[Object displacement listings]
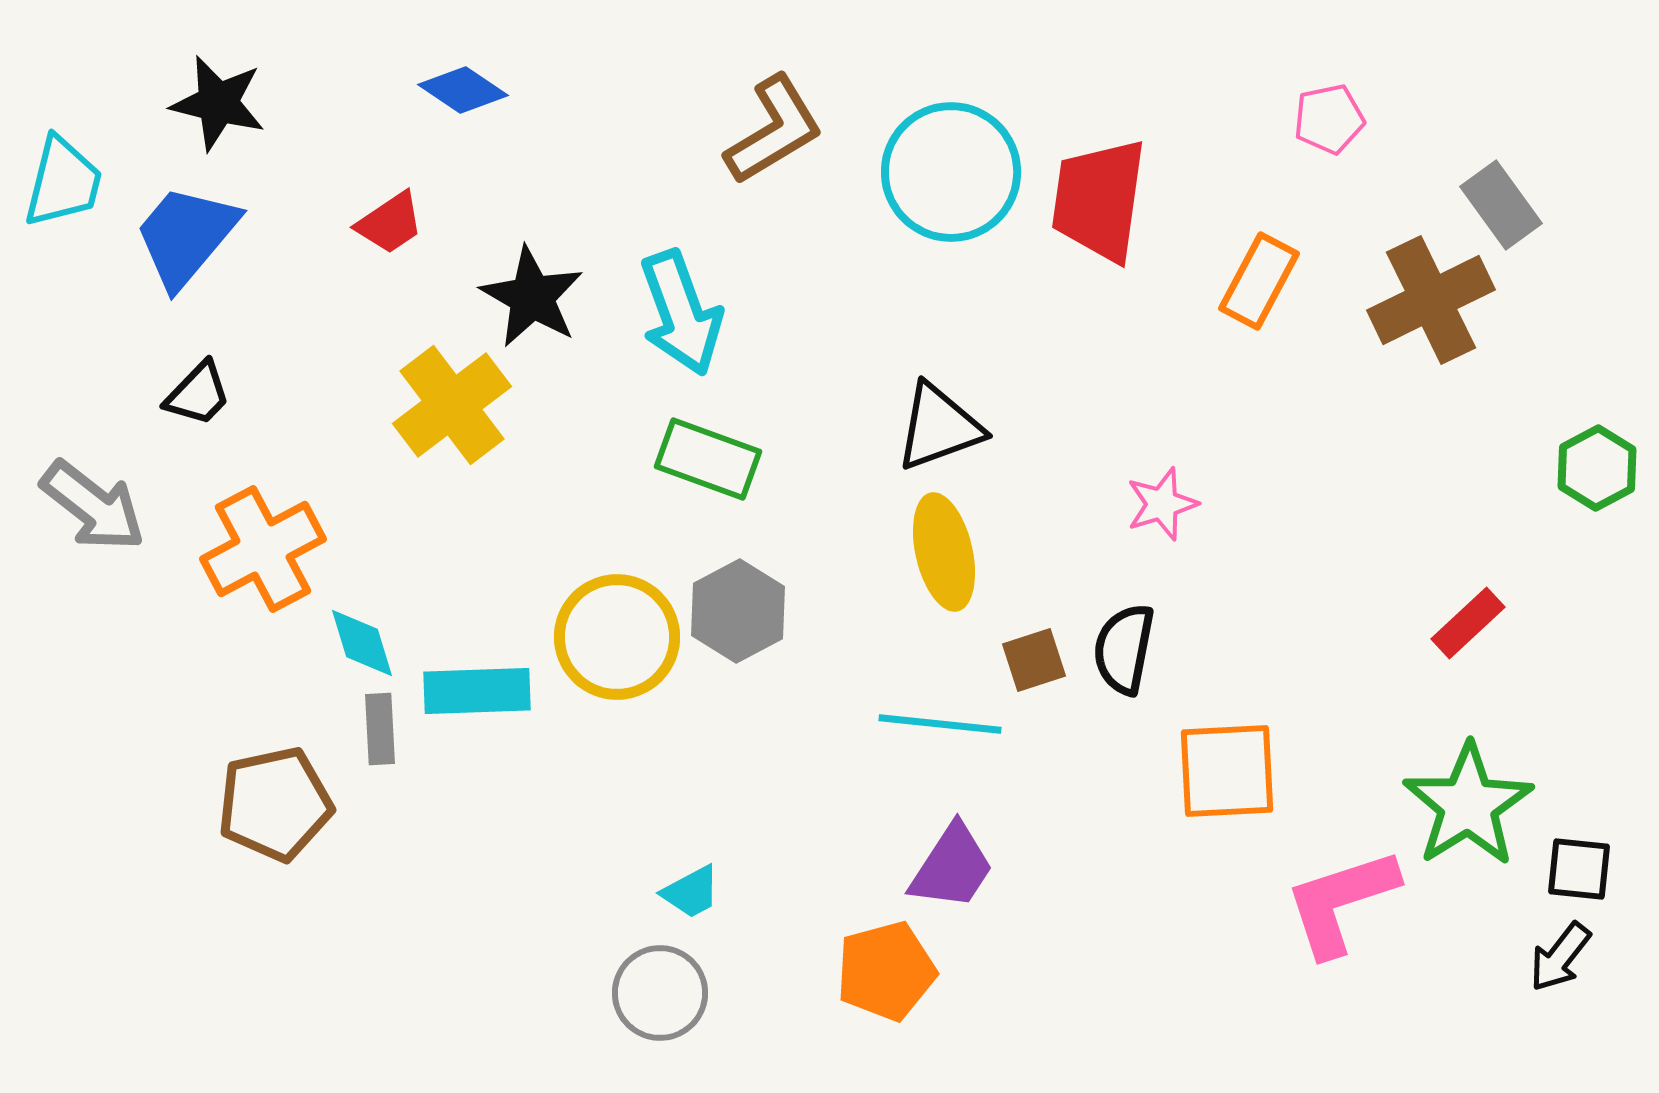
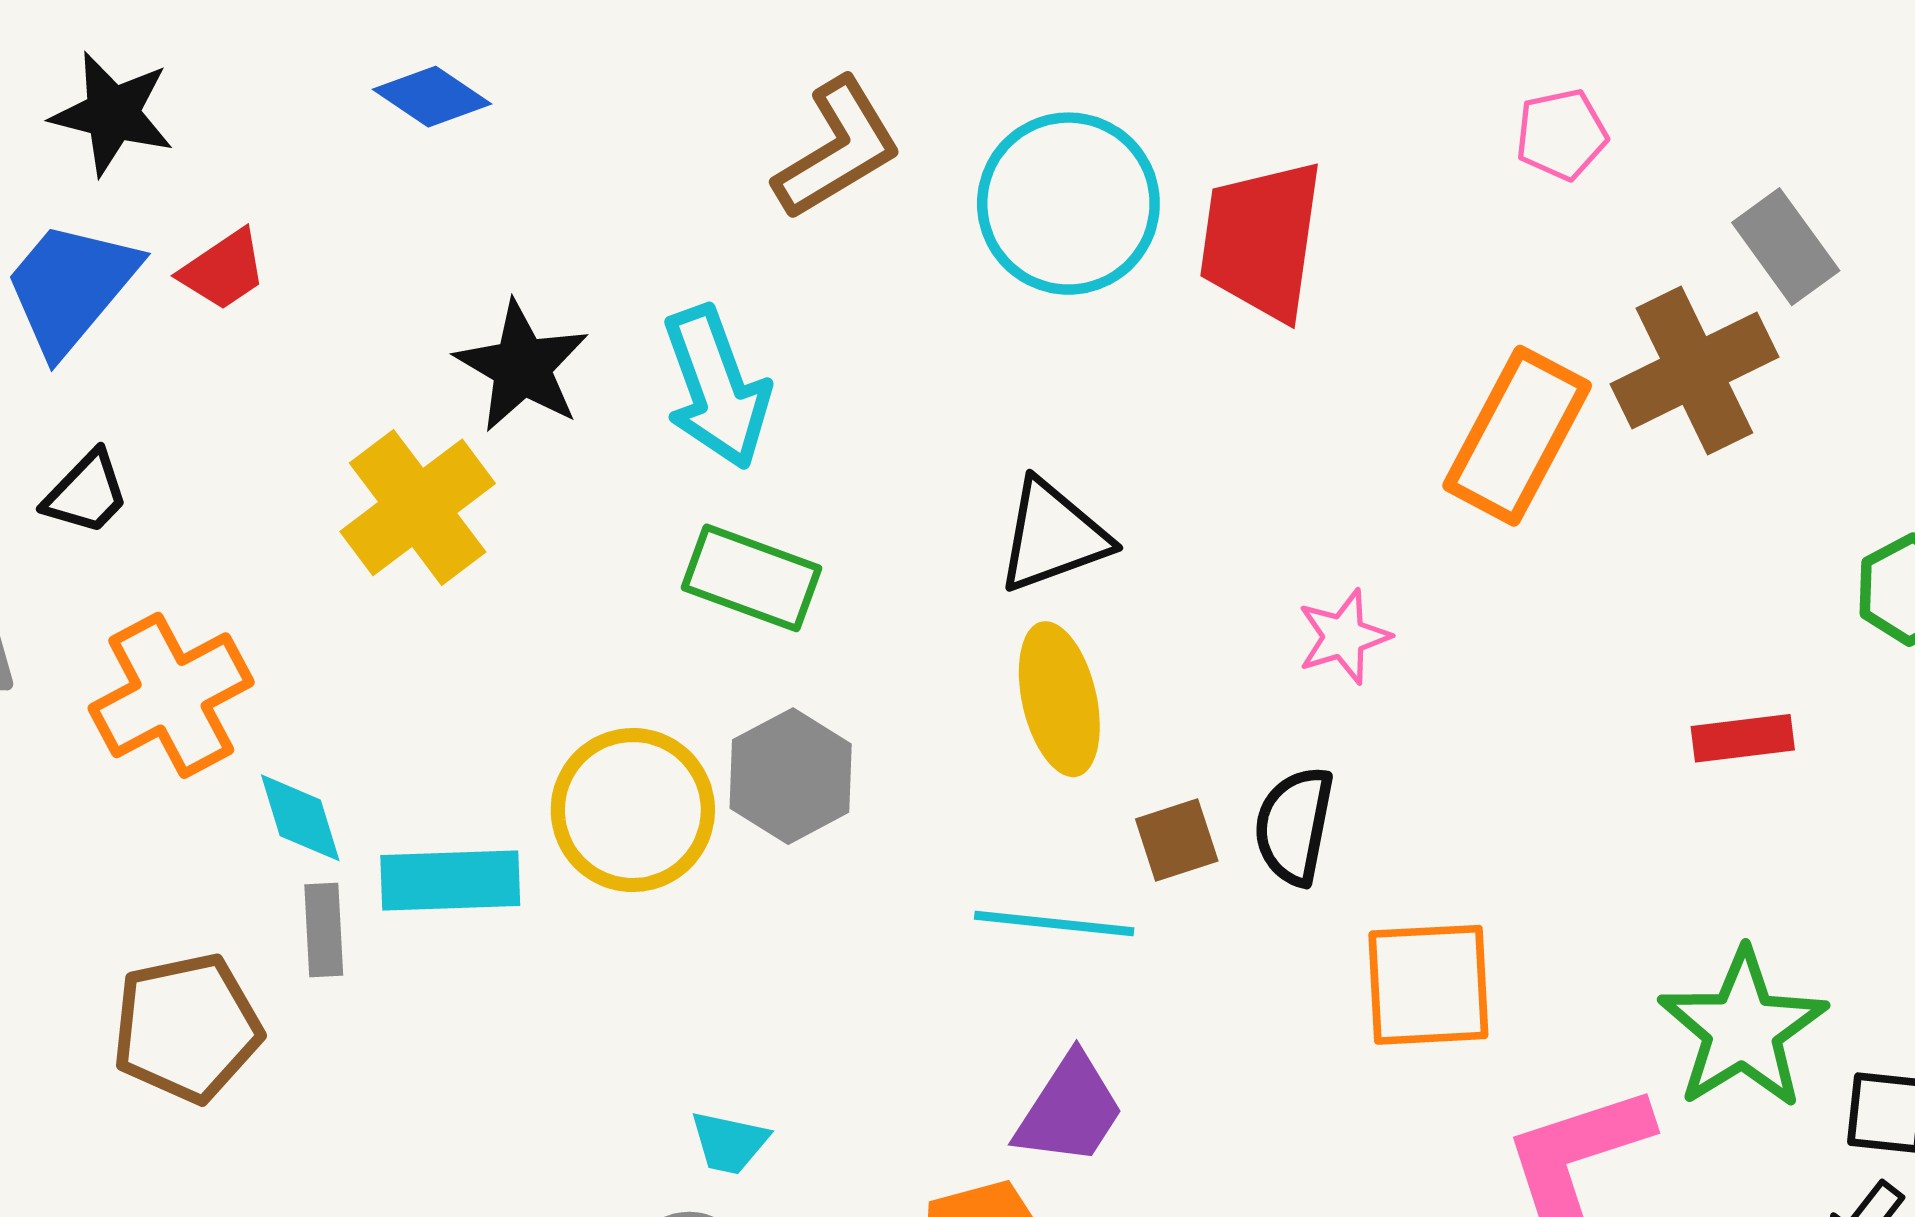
red trapezoid: (390, 223) -> (223, 270), moved
orange rectangle: (1259, 281) -> (1517, 436), moved, size x1.4
red rectangle: (1468, 623) -> (1743, 738), moved, turned 36
cyan trapezoid: (691, 892) -> (729, 1143), turned 40

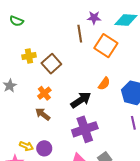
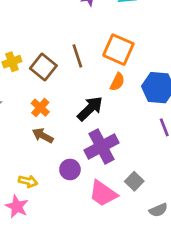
brown line: (80, 34) -> (77, 56), moved
orange square: (106, 46) -> (118, 50), moved
purple circle: (44, 148) -> (70, 169), moved

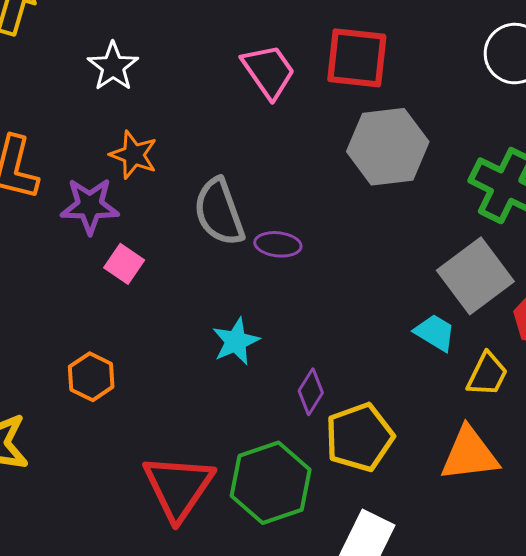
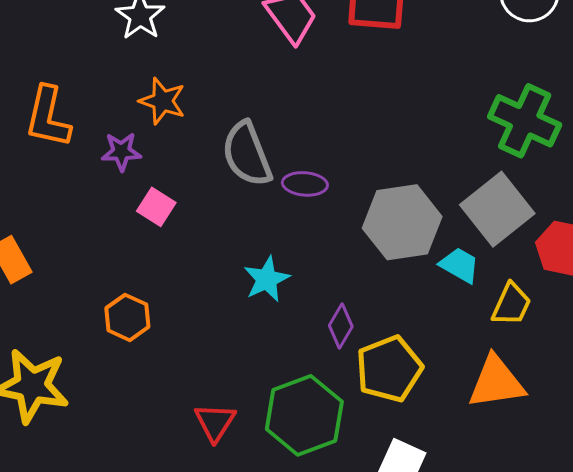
gray hexagon: (388, 147) -> (402, 222), moved
purple star: (90, 206) -> (121, 152), size x0.7
red triangle: (178, 487) -> (215, 422), size x0.6

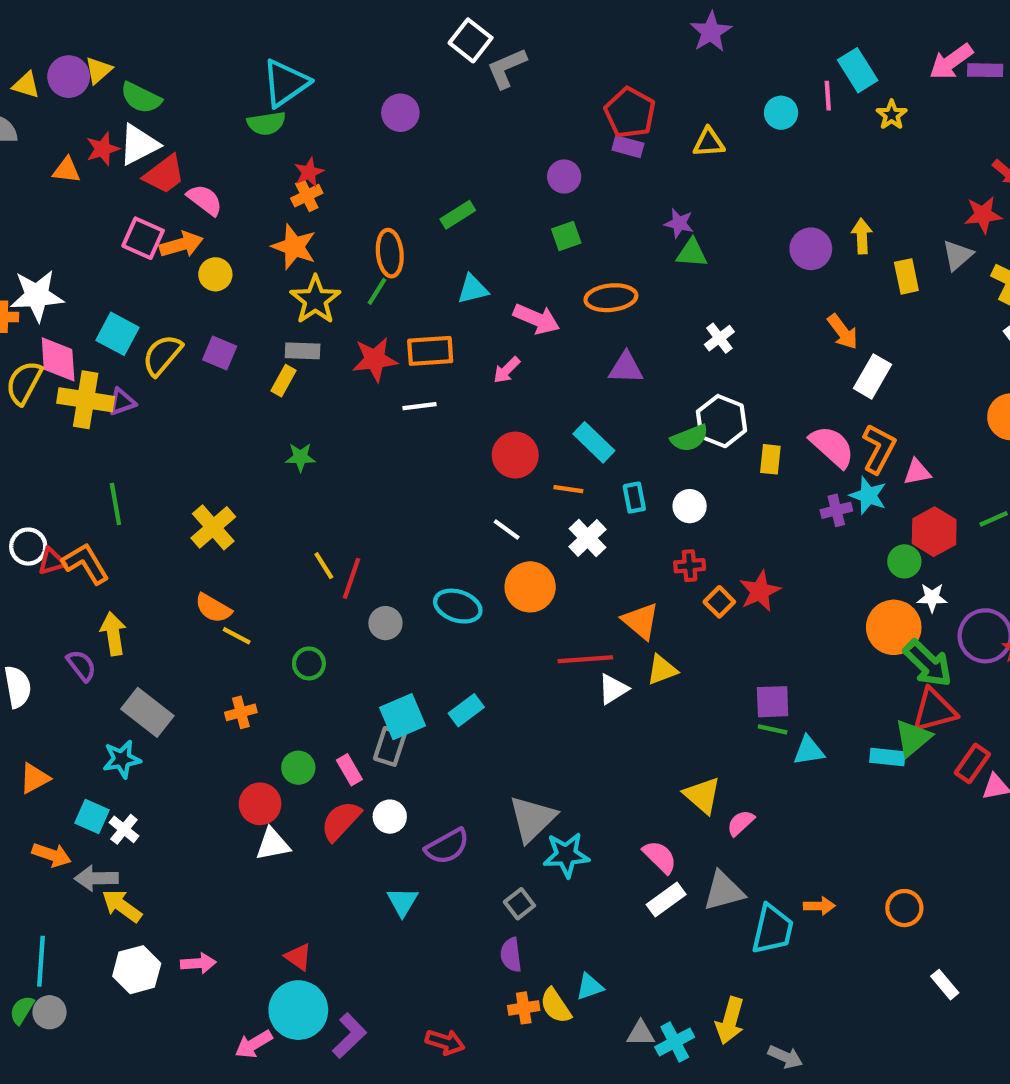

### Exercise
Where the line with "purple circle: (44, 148) -> (70, 169), moved" appears, begin there and transcribe exactly through the last line of the data, leaving all pictures aside.

### Solution for this problem
purple circle: (44, 148) -> (70, 169), moved

gray hexagon: (388, 147) -> (402, 222), moved
purple star: (90, 206) -> (121, 152), size x0.7
red triangle: (178, 487) -> (215, 422), size x0.6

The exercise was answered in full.